--- begin Supplied data ---
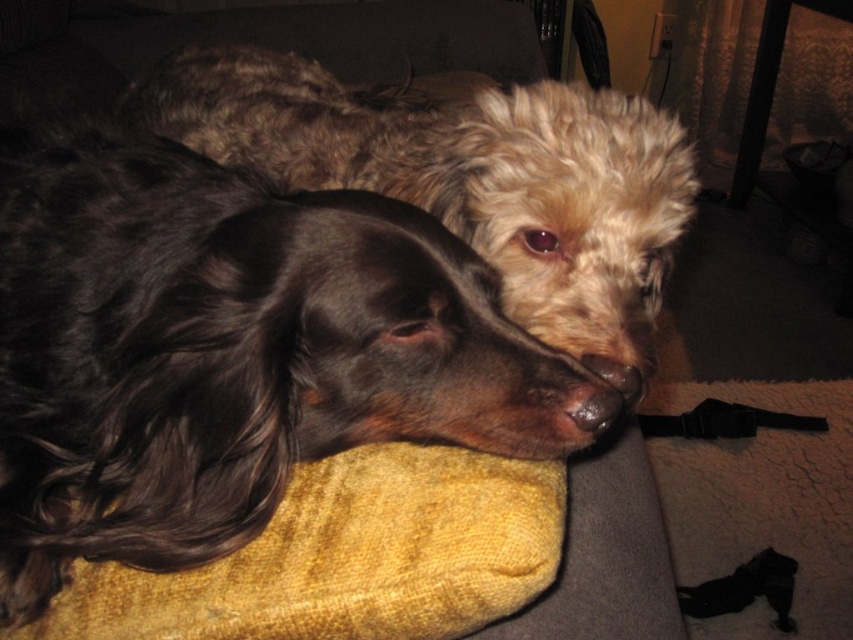
Is black smooth nose at lower center below brown matte nose at center?

Correct, black smooth nose at lower center is located below brown matte nose at center.

In the scene shown: Is the position of black smooth nose at lower center less distant than that of brown matte nose at center?

Yes.

Where is `black smooth nose at lower center`? The image size is (853, 640). black smooth nose at lower center is located at coordinates (595, 406).

Is shiny black coat at center positioned at the back of black smooth nose at lower center?

No, shiny black coat at center is in front of black smooth nose at lower center.

Is shiny black coat at center taller than black smooth nose at lower center?

Indeed, shiny black coat at center has a greater height compared to black smooth nose at lower center.

This screenshot has height=640, width=853. What are the coordinates of `shiny black coat at center` in the screenshot? It's located at (224, 352).

Locate an element on the screen. shiny black coat at center is located at coordinates (224, 352).

Does shiny brown fur at center have a smaller size compared to brown matte nose at center?

Incorrect, shiny brown fur at center is not smaller in size than brown matte nose at center.

Which is behind, point (587, 282) or point (625, 372)?

Point (587, 282)

Is point (384, 188) more distant than point (636, 394)?

Yes, point (384, 188) is behind point (636, 394).

This screenshot has height=640, width=853. In order to click on shiny brown fur at center in this screenshot , I will do `click(467, 177)`.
--- end Supplied data ---
Directions for this task:
Print all of the lines above word for word, but leave out the picture.

Response to this task:
Is black smooth nose at lower center below brown matte nose at center?

Correct, black smooth nose at lower center is located below brown matte nose at center.

In the scene shown: Is the position of black smooth nose at lower center less distant than that of brown matte nose at center?

Yes.

Where is `black smooth nose at lower center`? The image size is (853, 640). black smooth nose at lower center is located at coordinates (595, 406).

Is shiny black coat at center positioned at the back of black smooth nose at lower center?

No, shiny black coat at center is in front of black smooth nose at lower center.

Is shiny black coat at center taller than black smooth nose at lower center?

Indeed, shiny black coat at center has a greater height compared to black smooth nose at lower center.

This screenshot has height=640, width=853. What are the coordinates of `shiny black coat at center` in the screenshot? It's located at (224, 352).

Locate an element on the screen. shiny black coat at center is located at coordinates (224, 352).

Does shiny brown fur at center have a smaller size compared to brown matte nose at center?

Incorrect, shiny brown fur at center is not smaller in size than brown matte nose at center.

Which is behind, point (587, 282) or point (625, 372)?

Point (587, 282)

Is point (384, 188) more distant than point (636, 394)?

Yes, point (384, 188) is behind point (636, 394).

This screenshot has height=640, width=853. In order to click on shiny brown fur at center in this screenshot , I will do `click(467, 177)`.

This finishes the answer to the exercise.